[[ INPUT DATA, beginning ]]

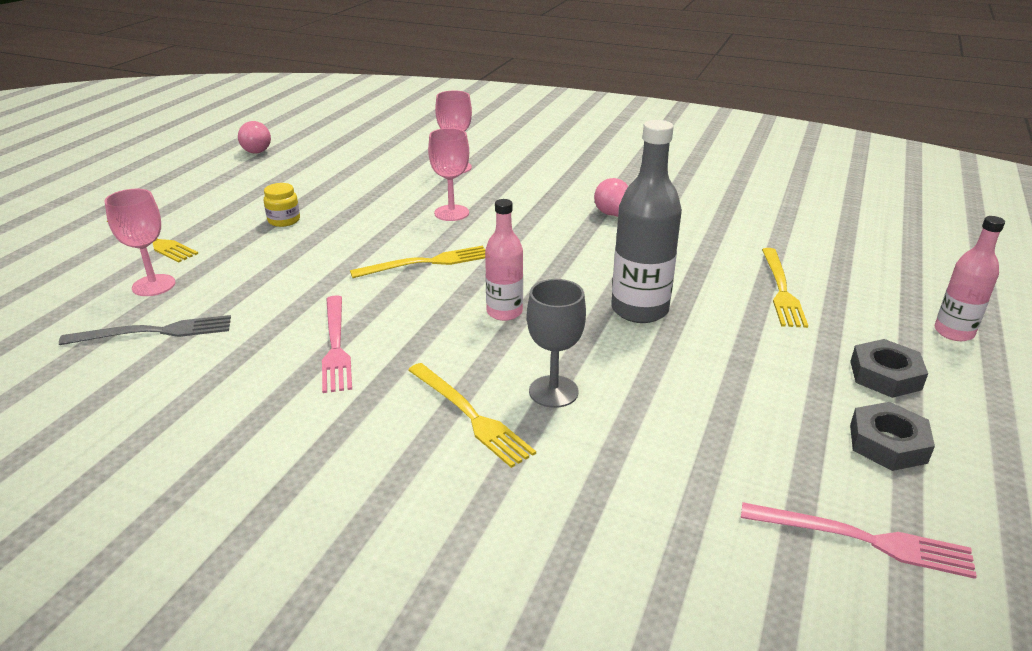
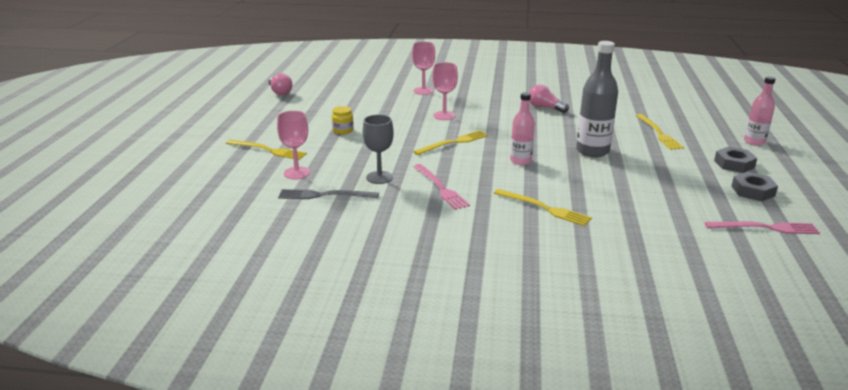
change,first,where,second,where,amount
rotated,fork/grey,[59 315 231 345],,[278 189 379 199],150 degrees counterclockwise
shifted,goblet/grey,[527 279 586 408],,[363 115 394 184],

[[ INPUT DATA, end ]]

Everything from the line containing "rotated,fork/grey,[59 315 231" to the end of the listing above must be returned exactly. Both end lines belong in it.

ANSWER TO THIS EXERCISE |
rotated,fork/grey,[59 315 231 345],,[278 189 379 199],150 degrees counterclockwise
shifted,goblet/grey,[527 279 586 408],,[363 115 394 184],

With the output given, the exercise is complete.